=== About this exercise ===
Transcribe the entries below with complete accuracy, excluding the pictures.

*** Opening of Supplied entries ***

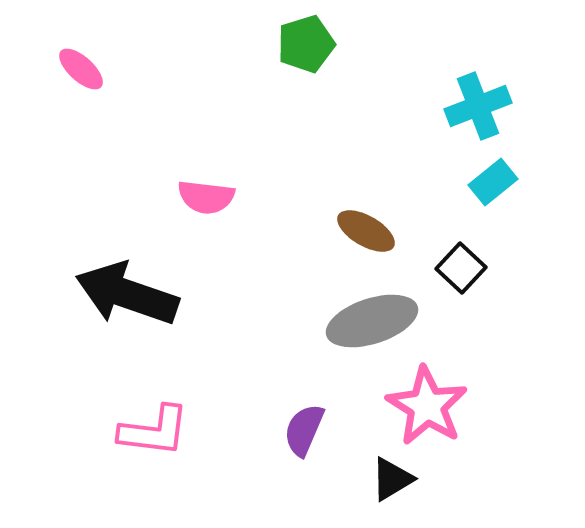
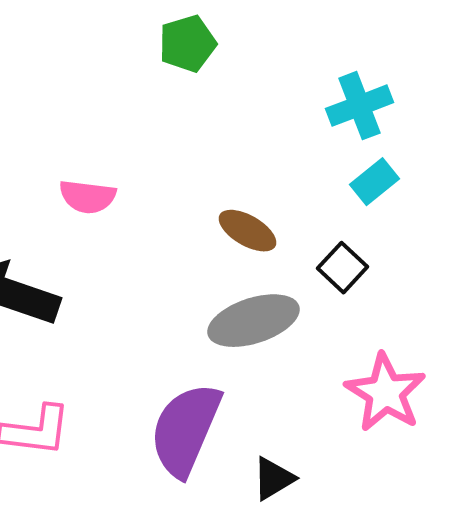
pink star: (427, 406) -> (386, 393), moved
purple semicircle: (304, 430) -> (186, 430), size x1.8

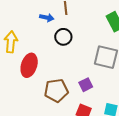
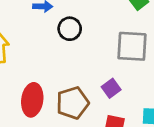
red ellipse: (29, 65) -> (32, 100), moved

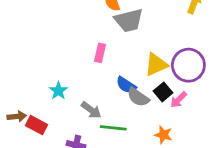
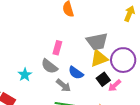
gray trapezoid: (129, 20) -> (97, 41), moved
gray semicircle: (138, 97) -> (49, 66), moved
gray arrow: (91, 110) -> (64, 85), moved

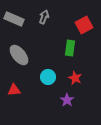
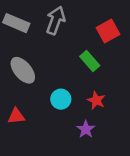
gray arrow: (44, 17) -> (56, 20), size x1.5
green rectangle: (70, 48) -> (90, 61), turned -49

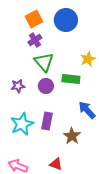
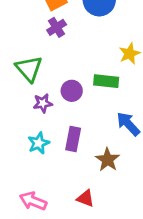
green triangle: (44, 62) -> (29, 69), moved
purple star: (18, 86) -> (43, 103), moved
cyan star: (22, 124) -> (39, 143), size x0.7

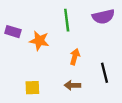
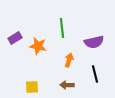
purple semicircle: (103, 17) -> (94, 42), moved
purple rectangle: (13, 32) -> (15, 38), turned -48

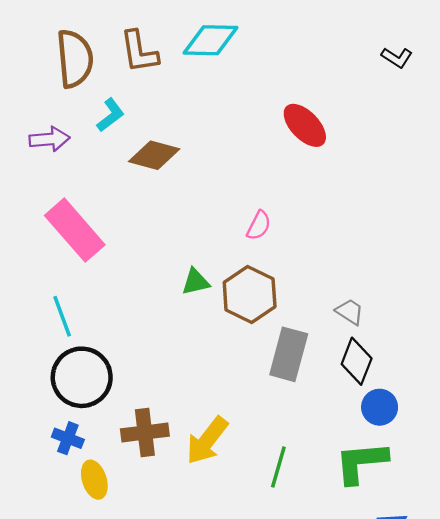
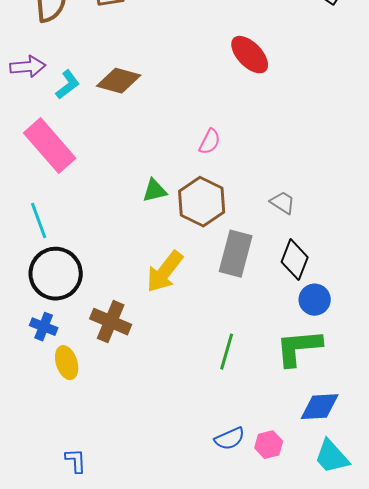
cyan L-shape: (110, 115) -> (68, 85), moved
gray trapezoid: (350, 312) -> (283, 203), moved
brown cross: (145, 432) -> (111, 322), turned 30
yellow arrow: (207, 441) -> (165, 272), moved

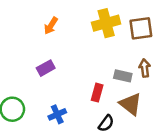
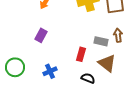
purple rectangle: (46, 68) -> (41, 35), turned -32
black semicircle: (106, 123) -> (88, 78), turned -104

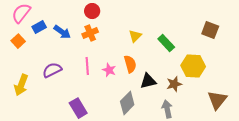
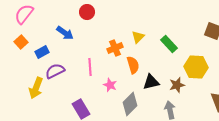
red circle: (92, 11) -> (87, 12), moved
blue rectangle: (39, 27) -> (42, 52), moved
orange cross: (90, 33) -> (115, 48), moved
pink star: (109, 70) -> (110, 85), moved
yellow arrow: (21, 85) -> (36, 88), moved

*** Close of Supplied entries ***

=== Answer box ===
pink star: (427, 406) -> (386, 393), moved
purple semicircle: (304, 430) -> (186, 430), size x1.8

red ellipse: (29, 65) -> (32, 100), moved

gray trapezoid: (129, 20) -> (97, 41), moved
gray semicircle: (138, 97) -> (49, 66), moved
gray arrow: (91, 110) -> (64, 85), moved

gray arrow: (44, 17) -> (56, 20), size x1.5
green rectangle: (70, 48) -> (90, 61), turned -49

green triangle: (44, 62) -> (29, 69), moved
purple star: (18, 86) -> (43, 103), moved
cyan star: (22, 124) -> (39, 143), size x0.7

purple semicircle: (103, 17) -> (94, 42), moved
purple rectangle: (13, 32) -> (15, 38), turned -48

cyan L-shape: (110, 115) -> (68, 85), moved
gray trapezoid: (350, 312) -> (283, 203), moved
brown cross: (145, 432) -> (111, 322), turned 30
yellow arrow: (207, 441) -> (165, 272), moved

purple rectangle: (46, 68) -> (41, 35), turned -32
black semicircle: (106, 123) -> (88, 78), turned -104

red circle: (92, 11) -> (87, 12), moved
blue rectangle: (39, 27) -> (42, 52), moved
orange cross: (90, 33) -> (115, 48), moved
pink star: (109, 70) -> (110, 85), moved
yellow arrow: (21, 85) -> (36, 88), moved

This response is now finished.